### Instructions to follow
Below are records with pictures; copy word for word only the lines between the line with "none -> brown cone F2 level 1" and the line with "none -> brown cone G3 level 3", inclusive, and drop the pictures.

___ Exercise material ___

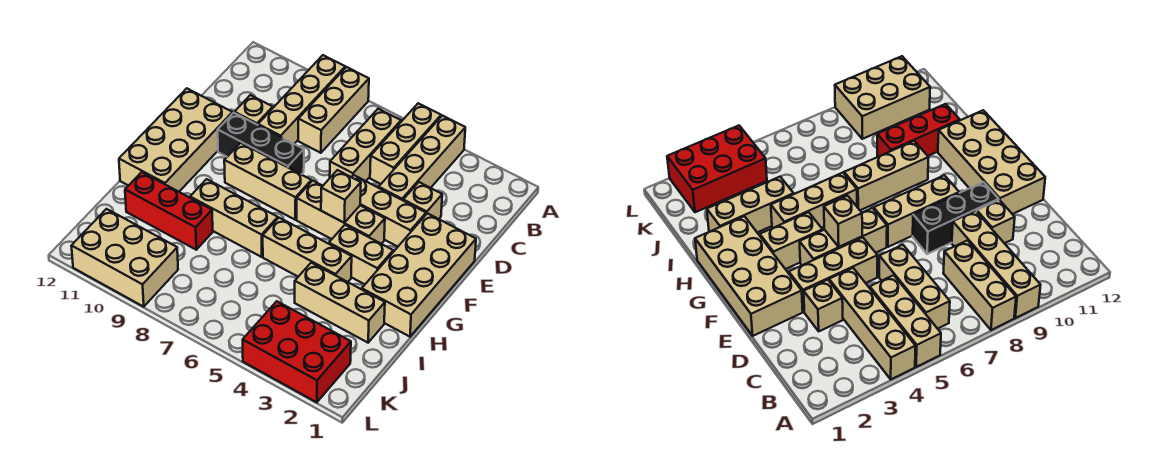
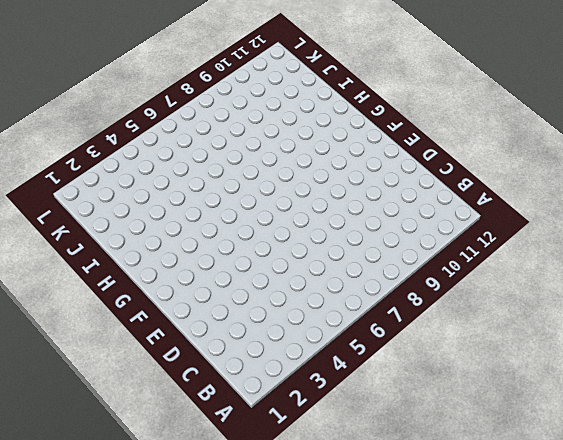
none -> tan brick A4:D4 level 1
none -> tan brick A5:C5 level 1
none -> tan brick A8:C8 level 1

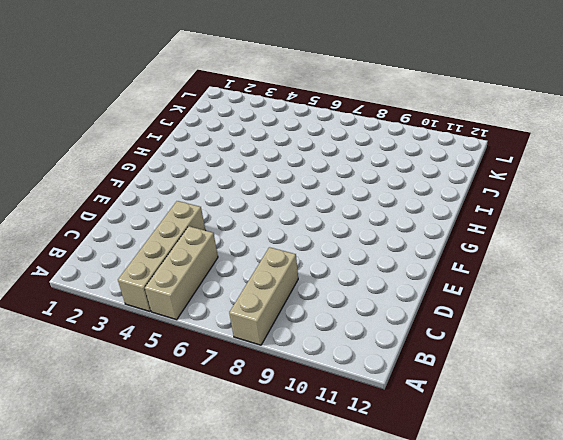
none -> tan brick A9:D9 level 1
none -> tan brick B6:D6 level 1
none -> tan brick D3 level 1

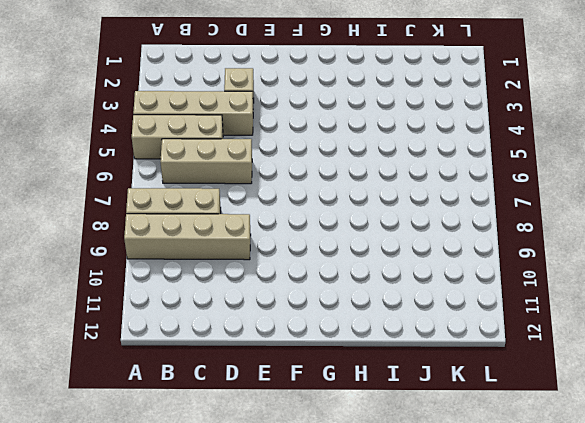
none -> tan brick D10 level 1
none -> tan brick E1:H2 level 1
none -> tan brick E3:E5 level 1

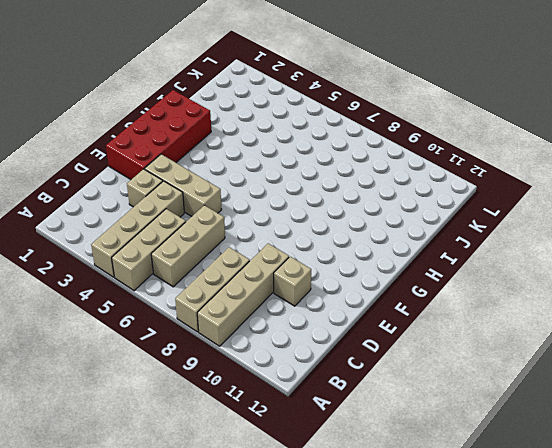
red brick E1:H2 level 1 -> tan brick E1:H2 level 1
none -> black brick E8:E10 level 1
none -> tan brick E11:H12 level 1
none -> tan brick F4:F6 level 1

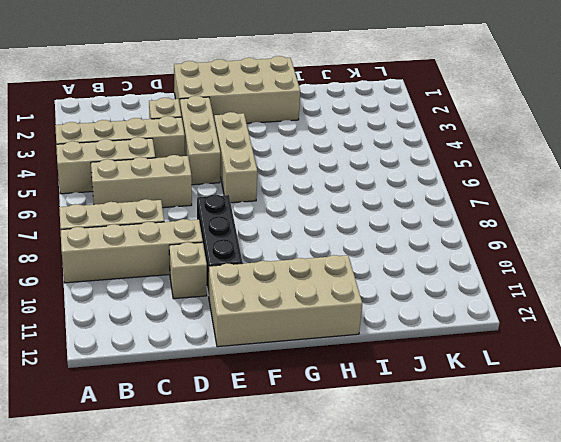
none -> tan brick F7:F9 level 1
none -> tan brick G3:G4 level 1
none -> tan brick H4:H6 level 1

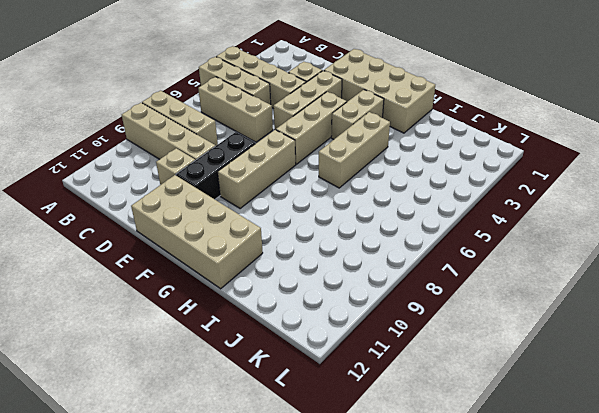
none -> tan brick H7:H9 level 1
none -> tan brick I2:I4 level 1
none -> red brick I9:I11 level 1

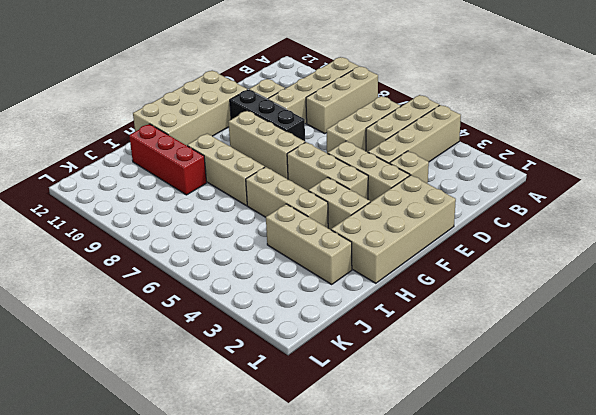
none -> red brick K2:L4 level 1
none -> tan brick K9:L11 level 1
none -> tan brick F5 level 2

___
___ Exercise material ___

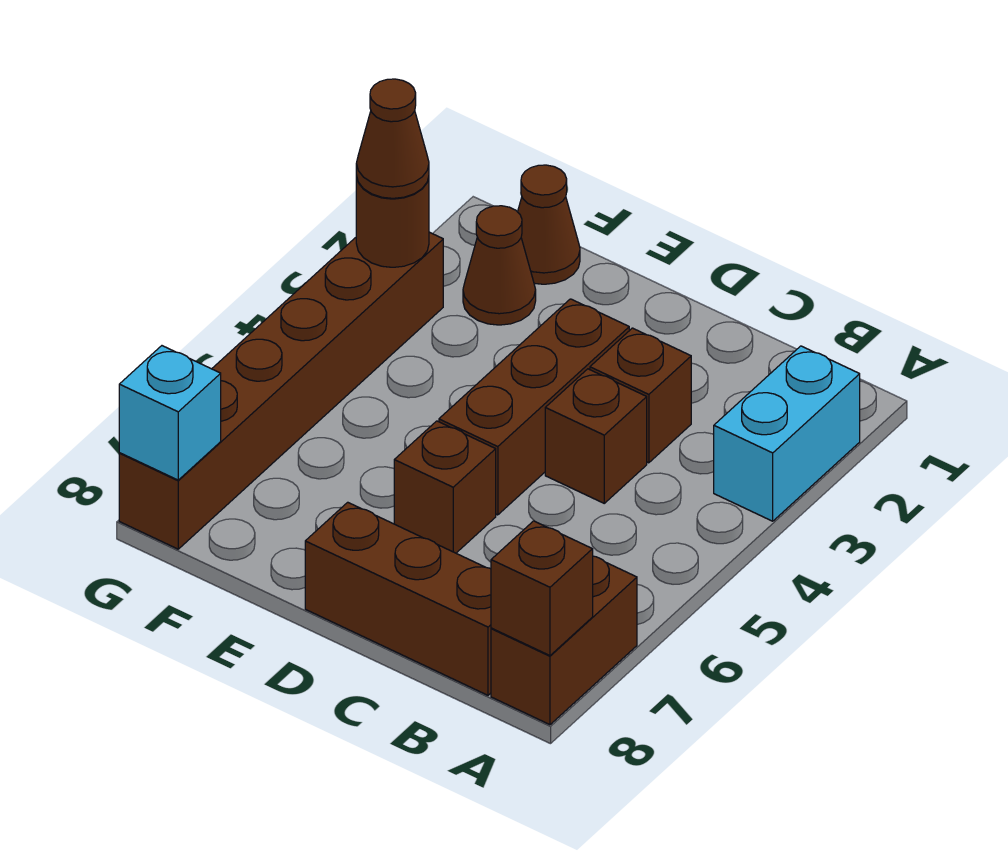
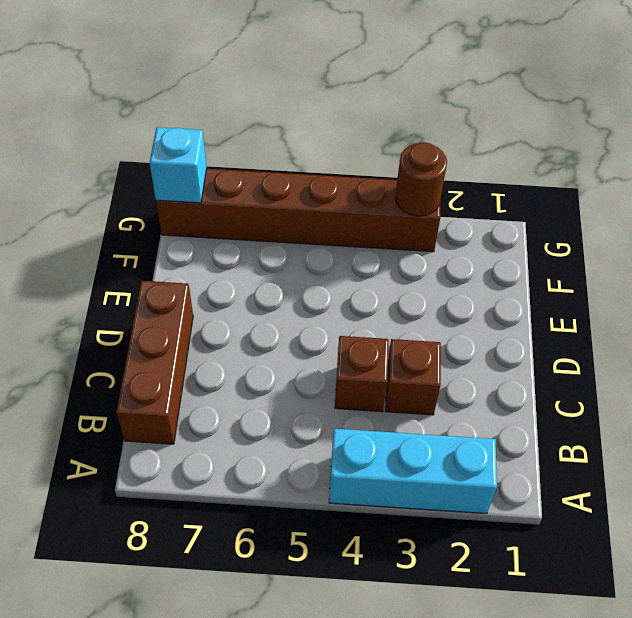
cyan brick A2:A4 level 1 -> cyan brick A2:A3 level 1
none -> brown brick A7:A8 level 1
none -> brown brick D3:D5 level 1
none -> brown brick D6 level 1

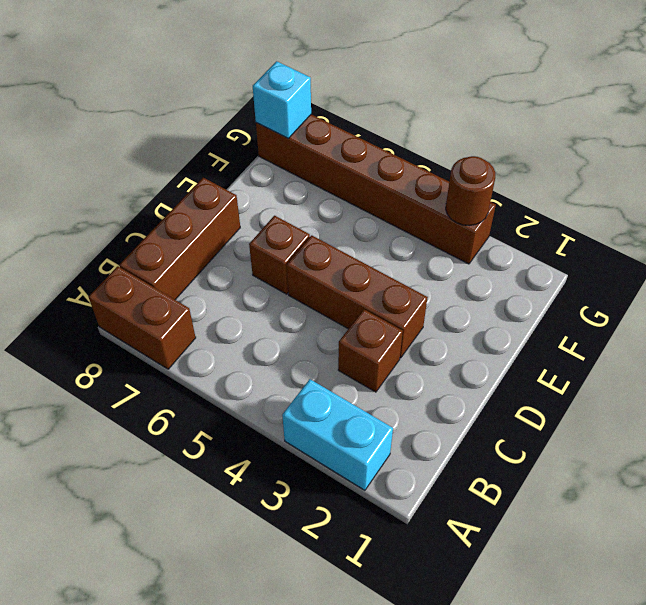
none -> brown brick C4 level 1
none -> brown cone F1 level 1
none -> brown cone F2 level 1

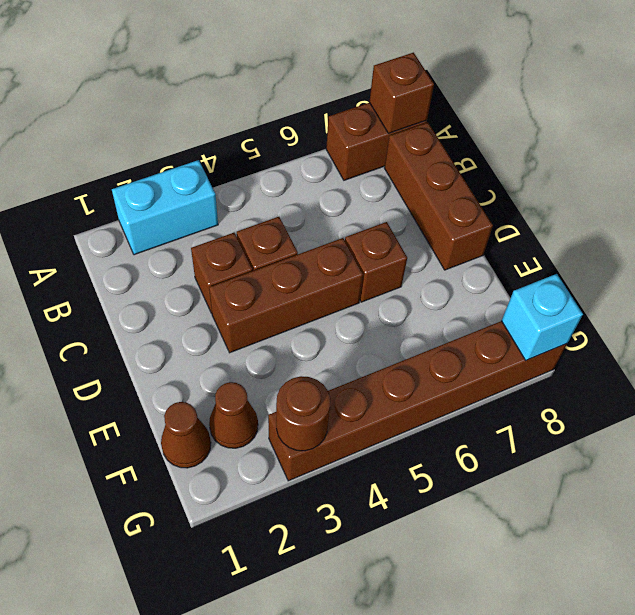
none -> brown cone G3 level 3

___
___ Exercise material ___

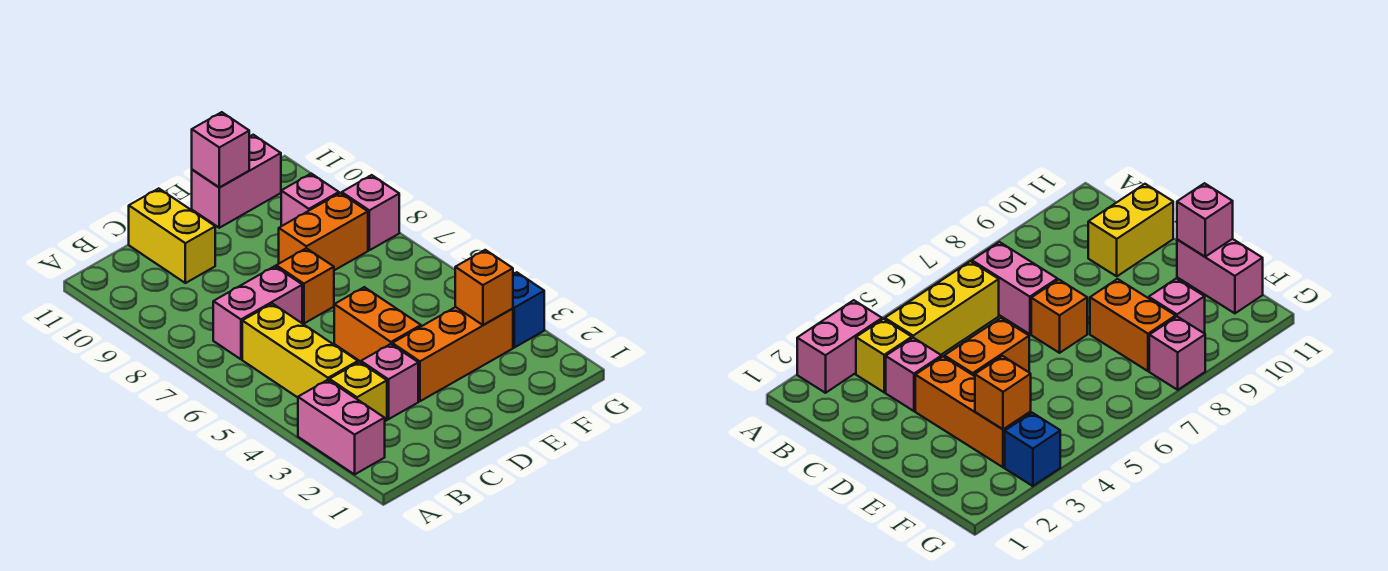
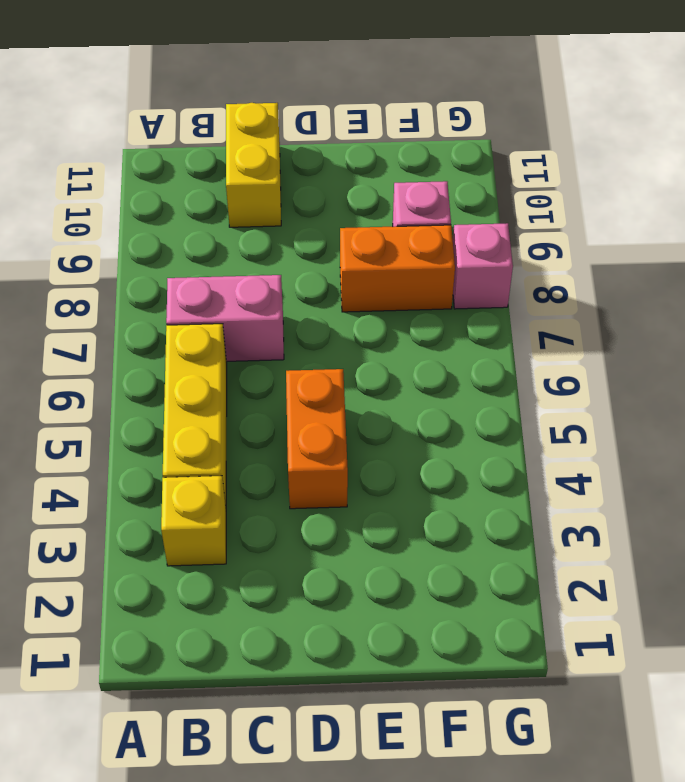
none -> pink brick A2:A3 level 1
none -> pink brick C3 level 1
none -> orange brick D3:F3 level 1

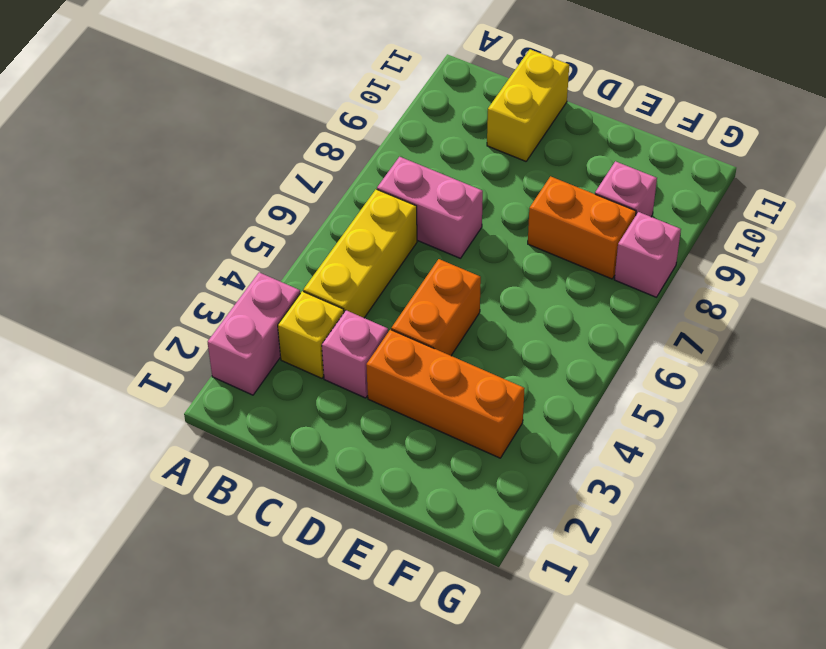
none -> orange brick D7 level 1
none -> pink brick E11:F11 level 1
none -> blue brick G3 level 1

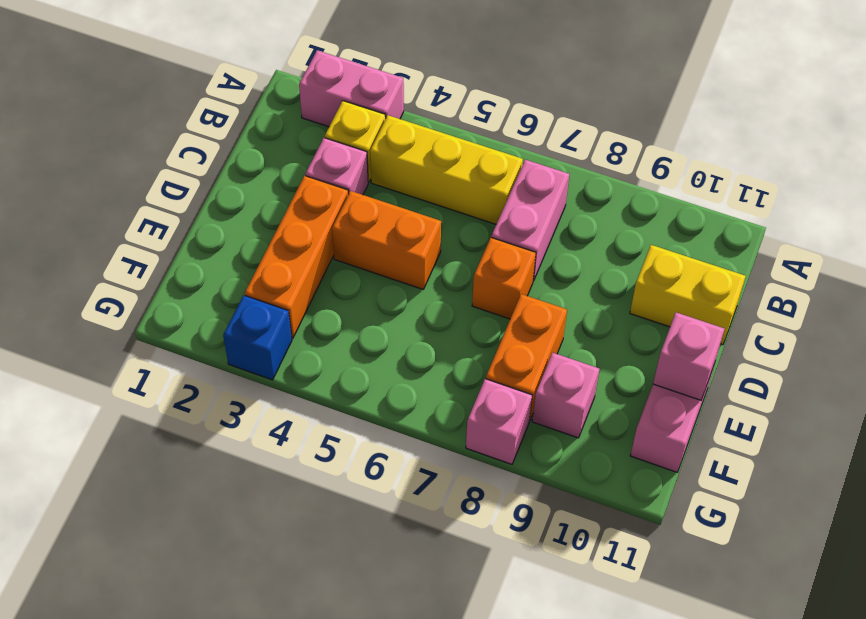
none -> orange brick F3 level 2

___

### Output of the task
none -> brown cone F2 level 1

none -> brown cone G3 level 3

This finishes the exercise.